= TASK PROMPT =
Please give the data below again in full, exactly as it stands.

= EXERCISE DATA =
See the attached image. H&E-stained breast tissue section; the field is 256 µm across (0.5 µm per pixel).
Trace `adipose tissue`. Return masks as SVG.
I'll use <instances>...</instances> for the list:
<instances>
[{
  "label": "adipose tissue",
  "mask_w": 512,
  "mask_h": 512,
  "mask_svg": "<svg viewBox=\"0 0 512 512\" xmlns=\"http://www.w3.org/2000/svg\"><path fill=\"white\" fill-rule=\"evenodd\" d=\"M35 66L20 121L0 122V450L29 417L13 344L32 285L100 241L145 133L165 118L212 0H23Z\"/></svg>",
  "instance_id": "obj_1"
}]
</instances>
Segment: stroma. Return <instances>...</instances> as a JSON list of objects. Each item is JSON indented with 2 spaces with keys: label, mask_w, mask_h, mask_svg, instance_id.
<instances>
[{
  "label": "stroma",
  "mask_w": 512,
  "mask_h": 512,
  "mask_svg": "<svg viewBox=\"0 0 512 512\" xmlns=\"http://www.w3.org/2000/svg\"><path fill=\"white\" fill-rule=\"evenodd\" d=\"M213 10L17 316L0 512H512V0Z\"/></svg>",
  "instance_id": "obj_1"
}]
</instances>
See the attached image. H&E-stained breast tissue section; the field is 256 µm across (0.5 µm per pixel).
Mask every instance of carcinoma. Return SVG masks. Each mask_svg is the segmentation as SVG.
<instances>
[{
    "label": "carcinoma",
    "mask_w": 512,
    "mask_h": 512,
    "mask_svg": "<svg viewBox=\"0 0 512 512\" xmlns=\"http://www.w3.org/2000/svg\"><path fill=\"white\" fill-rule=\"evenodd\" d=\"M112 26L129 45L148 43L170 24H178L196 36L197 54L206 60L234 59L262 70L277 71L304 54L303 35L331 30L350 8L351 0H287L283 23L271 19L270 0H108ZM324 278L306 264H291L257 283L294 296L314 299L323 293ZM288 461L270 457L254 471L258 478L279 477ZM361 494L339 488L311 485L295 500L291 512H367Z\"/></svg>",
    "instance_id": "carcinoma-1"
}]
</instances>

= TASK RESPONSE =
See the attached image. H&E-stained breast tissue section; the field is 256 µm across (0.5 µm per pixel).
Trace `adipose tissue`. Return masks as SVG.
I'll use <instances>...</instances> for the list:
<instances>
[{
  "label": "adipose tissue",
  "mask_w": 512,
  "mask_h": 512,
  "mask_svg": "<svg viewBox=\"0 0 512 512\" xmlns=\"http://www.w3.org/2000/svg\"><path fill=\"white\" fill-rule=\"evenodd\" d=\"M35 66L20 121L0 122V450L29 417L13 344L32 285L100 241L145 133L165 118L212 0H23Z\"/></svg>",
  "instance_id": "obj_1"
}]
</instances>
Segment: stroma. Return <instances>...</instances> as a JSON list of objects. Each item is JSON indented with 2 spaces with keys: label, mask_w, mask_h, mask_svg, instance_id.
<instances>
[{
  "label": "stroma",
  "mask_w": 512,
  "mask_h": 512,
  "mask_svg": "<svg viewBox=\"0 0 512 512\" xmlns=\"http://www.w3.org/2000/svg\"><path fill=\"white\" fill-rule=\"evenodd\" d=\"M213 10L17 316L0 512H512V0Z\"/></svg>",
  "instance_id": "obj_1"
}]
</instances>
See the attached image. H&E-stained breast tissue section; the field is 256 µm across (0.5 µm per pixel).
Mask every instance of carcinoma. Return SVG masks. Each mask_svg is the segmentation as SVG.
<instances>
[{
    "label": "carcinoma",
    "mask_w": 512,
    "mask_h": 512,
    "mask_svg": "<svg viewBox=\"0 0 512 512\" xmlns=\"http://www.w3.org/2000/svg\"><path fill=\"white\" fill-rule=\"evenodd\" d=\"M112 26L129 45L148 43L170 24H178L196 36L197 54L206 60L234 59L262 70L277 71L304 54L303 35L331 30L350 8L351 0H287L283 23L271 19L270 0H108ZM324 278L306 264H291L257 283L294 296L314 299L323 293ZM288 461L270 457L254 471L258 478L279 477ZM361 494L339 488L311 485L295 500L291 512H367Z\"/></svg>",
    "instance_id": "carcinoma-1"
}]
</instances>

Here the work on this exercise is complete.